■ **Stored records**

____

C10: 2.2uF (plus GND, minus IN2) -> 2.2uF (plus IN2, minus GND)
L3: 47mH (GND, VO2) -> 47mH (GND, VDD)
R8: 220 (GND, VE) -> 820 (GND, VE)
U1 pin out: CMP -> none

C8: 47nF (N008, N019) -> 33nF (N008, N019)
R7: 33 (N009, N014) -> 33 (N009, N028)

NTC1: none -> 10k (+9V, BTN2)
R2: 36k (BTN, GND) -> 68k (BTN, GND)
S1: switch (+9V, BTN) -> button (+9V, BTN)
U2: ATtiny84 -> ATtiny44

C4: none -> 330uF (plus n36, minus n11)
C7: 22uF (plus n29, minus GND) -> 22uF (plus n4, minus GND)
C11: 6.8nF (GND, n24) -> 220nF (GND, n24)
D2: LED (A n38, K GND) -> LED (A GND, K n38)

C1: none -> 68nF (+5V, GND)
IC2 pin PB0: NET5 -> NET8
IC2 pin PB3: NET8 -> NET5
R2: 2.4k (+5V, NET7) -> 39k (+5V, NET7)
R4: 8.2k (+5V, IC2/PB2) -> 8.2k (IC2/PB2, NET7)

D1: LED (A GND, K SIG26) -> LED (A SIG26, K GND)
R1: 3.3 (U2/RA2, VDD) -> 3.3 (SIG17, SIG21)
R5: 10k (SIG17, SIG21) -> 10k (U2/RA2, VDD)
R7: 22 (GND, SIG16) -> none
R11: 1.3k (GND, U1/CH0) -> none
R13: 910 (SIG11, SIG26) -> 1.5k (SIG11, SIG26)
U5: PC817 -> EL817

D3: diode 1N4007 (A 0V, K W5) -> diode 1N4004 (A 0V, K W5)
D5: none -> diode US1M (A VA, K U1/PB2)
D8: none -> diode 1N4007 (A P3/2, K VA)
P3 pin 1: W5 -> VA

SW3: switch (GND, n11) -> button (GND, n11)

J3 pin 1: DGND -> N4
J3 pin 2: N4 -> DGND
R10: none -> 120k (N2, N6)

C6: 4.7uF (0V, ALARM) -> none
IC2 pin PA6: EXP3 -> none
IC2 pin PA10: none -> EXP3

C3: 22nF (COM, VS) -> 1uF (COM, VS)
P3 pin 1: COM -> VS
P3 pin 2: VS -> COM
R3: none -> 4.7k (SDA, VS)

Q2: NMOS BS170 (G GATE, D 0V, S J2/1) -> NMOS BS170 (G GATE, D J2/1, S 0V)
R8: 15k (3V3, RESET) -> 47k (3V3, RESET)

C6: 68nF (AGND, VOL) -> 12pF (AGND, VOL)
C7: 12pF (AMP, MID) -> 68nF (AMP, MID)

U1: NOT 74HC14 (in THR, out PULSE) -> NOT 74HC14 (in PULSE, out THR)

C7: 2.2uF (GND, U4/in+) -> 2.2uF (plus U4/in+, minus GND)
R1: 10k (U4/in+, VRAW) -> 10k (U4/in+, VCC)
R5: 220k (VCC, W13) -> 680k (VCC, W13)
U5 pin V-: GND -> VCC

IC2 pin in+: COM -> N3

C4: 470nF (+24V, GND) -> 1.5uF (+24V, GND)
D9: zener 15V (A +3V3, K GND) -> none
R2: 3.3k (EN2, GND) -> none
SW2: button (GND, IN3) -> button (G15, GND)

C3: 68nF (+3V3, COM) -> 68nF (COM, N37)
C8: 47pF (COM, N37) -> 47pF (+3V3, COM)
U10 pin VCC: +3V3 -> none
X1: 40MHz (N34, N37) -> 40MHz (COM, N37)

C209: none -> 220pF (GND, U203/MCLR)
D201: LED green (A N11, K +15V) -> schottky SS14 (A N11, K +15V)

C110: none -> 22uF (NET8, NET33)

____

■ **Your task**
The entries above are to be output exactly as they appear.

■ **Reply to the exercise**
C10: 2.2uF (plus GND, minus IN2) -> 2.2uF (plus IN2, minus GND)
L3: 47mH (GND, VO2) -> 47mH (GND, VDD)
R8: 220 (GND, VE) -> 820 (GND, VE)
U1 pin out: CMP -> none

C8: 47nF (N008, N019) -> 33nF (N008, N019)
R7: 33 (N009, N014) -> 33 (N009, N028)

NTC1: none -> 10k (+9V, BTN2)
R2: 36k (BTN, GND) -> 68k (BTN, GND)
S1: switch (+9V, BTN) -> button (+9V, BTN)
U2: ATtiny84 -> ATtiny44

C4: none -> 330uF (plus n36, minus n11)
C7: 22uF (plus n29, minus GND) -> 22uF (plus n4, minus GND)
C11: 6.8nF (GND, n24) -> 220nF (GND, n24)
D2: LED (A n38, K GND) -> LED (A GND, K n38)

C1: none -> 68nF (+5V, GND)
IC2 pin PB0: NET5 -> NET8
IC2 pin PB3: NET8 -> NET5
R2: 2.4k (+5V, NET7) -> 39k (+5V, NET7)
R4: 8.2k (+5V, IC2/PB2) -> 8.2k (IC2/PB2, NET7)

D1: LED (A GND, K SIG26) -> LED (A SIG26, K GND)
R1: 3.3 (U2/RA2, VDD) -> 3.3 (SIG17, SIG21)
R5: 10k (SIG17, SIG21) -> 10k (U2/RA2, VDD)
R7: 22 (GND, SIG16) -> none
R11: 1.3k (GND, U1/CH0) -> none
R13: 910 (SIG11, SIG26) -> 1.5k (SIG11, SIG26)
U5: PC817 -> EL817

D3: diode 1N4007 (A 0V, K W5) -> diode 1N4004 (A 0V, K W5)
D5: none -> diode US1M (A VA, K U1/PB2)
D8: none -> diode 1N4007 (A P3/2, K VA)
P3 pin 1: W5 -> VA

SW3: switch (GND, n11) -> button (GND, n11)

J3 pin 1: DGND -> N4
J3 pin 2: N4 -> DGND
R10: none -> 120k (N2, N6)

C6: 4.7uF (0V, ALARM) -> none
IC2 pin PA6: EXP3 -> none
IC2 pin PA10: none -> EXP3

C3: 22nF (COM, VS) -> 1uF (COM, VS)
P3 pin 1: COM -> VS
P3 pin 2: VS -> COM
R3: none -> 4.7k (SDA, VS)

Q2: NMOS BS170 (G GATE, D 0V, S J2/1) -> NMOS BS170 (G GATE, D J2/1, S 0V)
R8: 15k (3V3, RESET) -> 47k (3V3, RESET)

C6: 68nF (AGND, VOL) -> 12pF (AGND, VOL)
C7: 12pF (AMP, MID) -> 68nF (AMP, MID)

U1: NOT 74HC14 (in THR, out PULSE) -> NOT 74HC14 (in PULSE, out THR)

C7: 2.2uF (GND, U4/in+) -> 2.2uF (plus U4/in+, minus GND)
R1: 10k (U4/in+, VRAW) -> 10k (U4/in+, VCC)
R5: 220k (VCC, W13) -> 680k (VCC, W13)
U5 pin V-: GND -> VCC

IC2 pin in+: COM -> N3

C4: 470nF (+24V, GND) -> 1.5uF (+24V, GND)
D9: zener 15V (A +3V3, K GND) -> none
R2: 3.3k (EN2, GND) -> none
SW2: button (GND, IN3) -> button (G15, GND)

C3: 68nF (+3V3, COM) -> 68nF (COM, N37)
C8: 47pF (COM, N37) -> 47pF (+3V3, COM)
U10 pin VCC: +3V3 -> none
X1: 40MHz (N34, N37) -> 40MHz (COM, N37)

C209: none -> 220pF (GND, U203/MCLR)
D201: LED green (A N11, K +15V) -> schottky SS14 (A N11, K +15V)

C110: none -> 22uF (NET8, NET33)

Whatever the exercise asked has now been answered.